* [Problem]:
Write out every record below exactly as given. Leave the pictures out.

Start of Data to examine

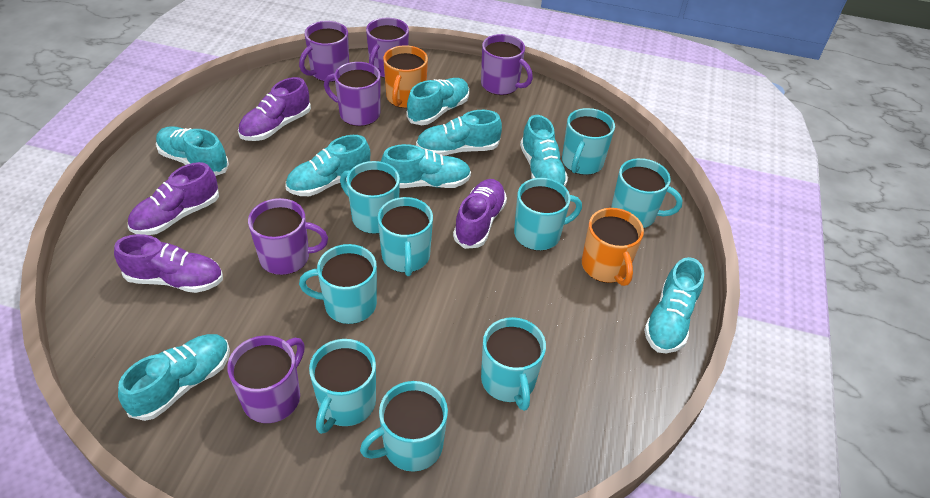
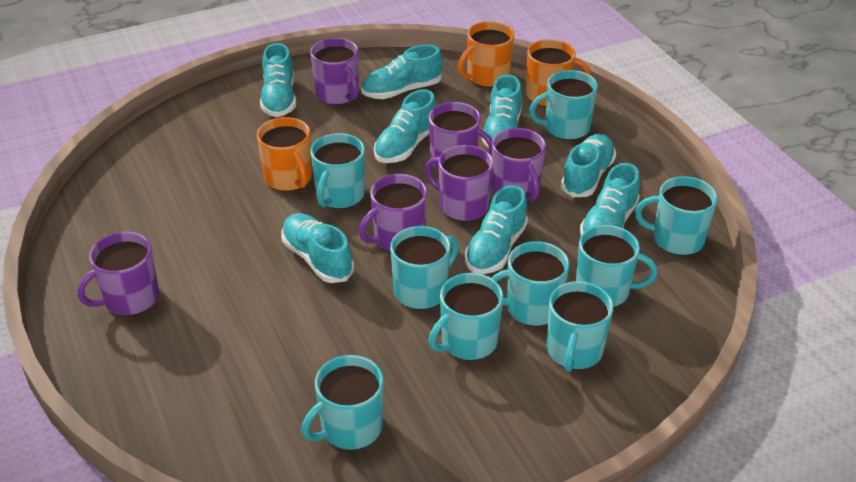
orange mug: 2 -> 3
purple shoe: 4 -> 0

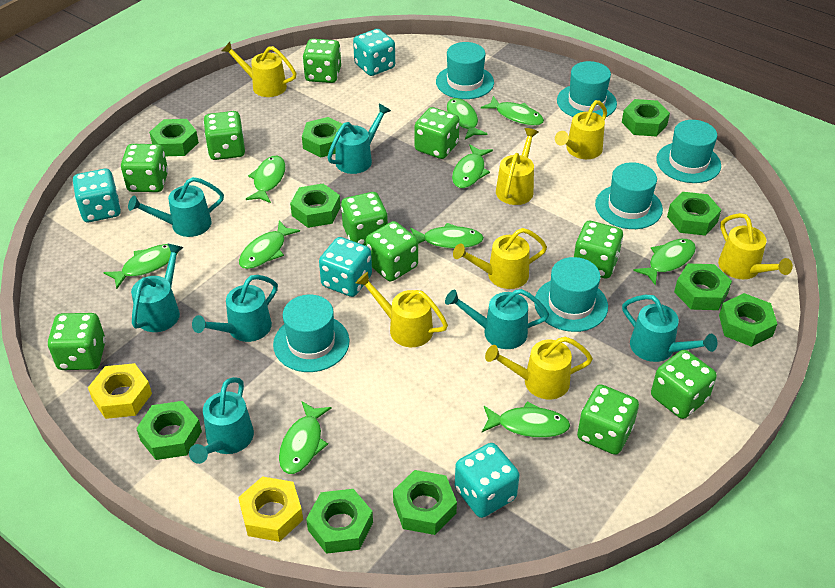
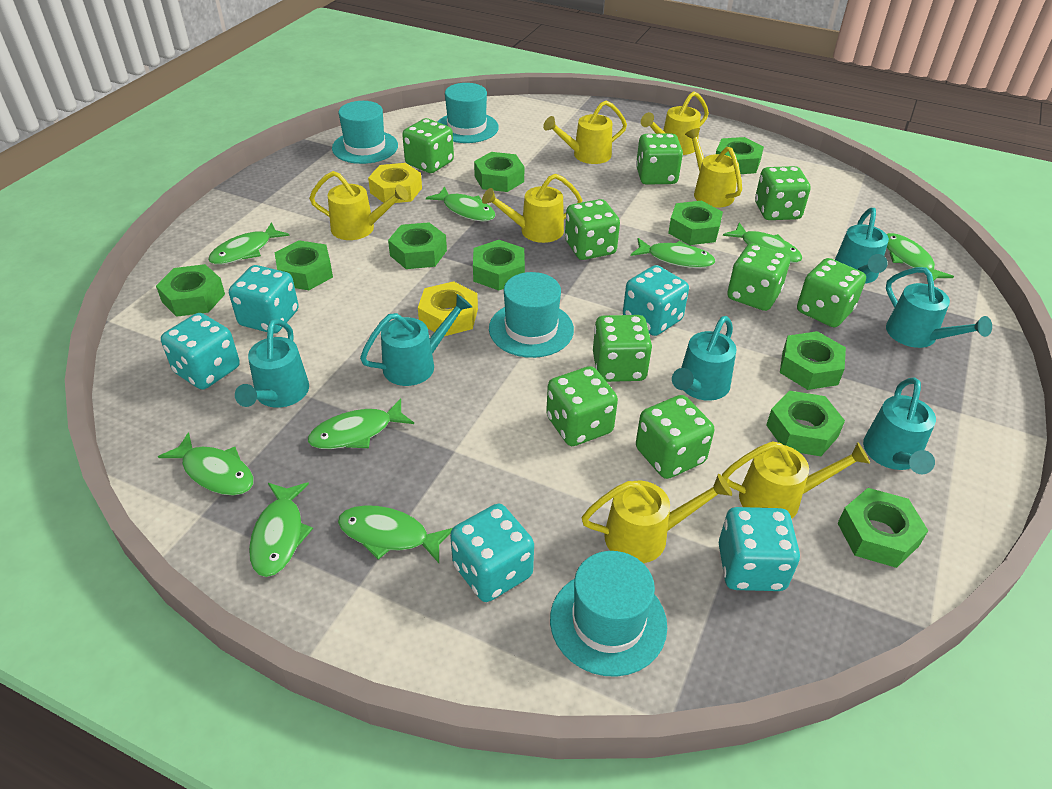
green dice: 10 -> 9
green fish: 10 -> 9
turquoise dice: 4 -> 5
turquoise hat: 6 -> 4
turquoise watering can: 7 -> 6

End of Data to examine

* [Result below]:
orange mug: 2 -> 3
purple shoe: 4 -> 0

green dice: 10 -> 9
green fish: 10 -> 9
turquoise dice: 4 -> 5
turquoise hat: 6 -> 4
turquoise watering can: 7 -> 6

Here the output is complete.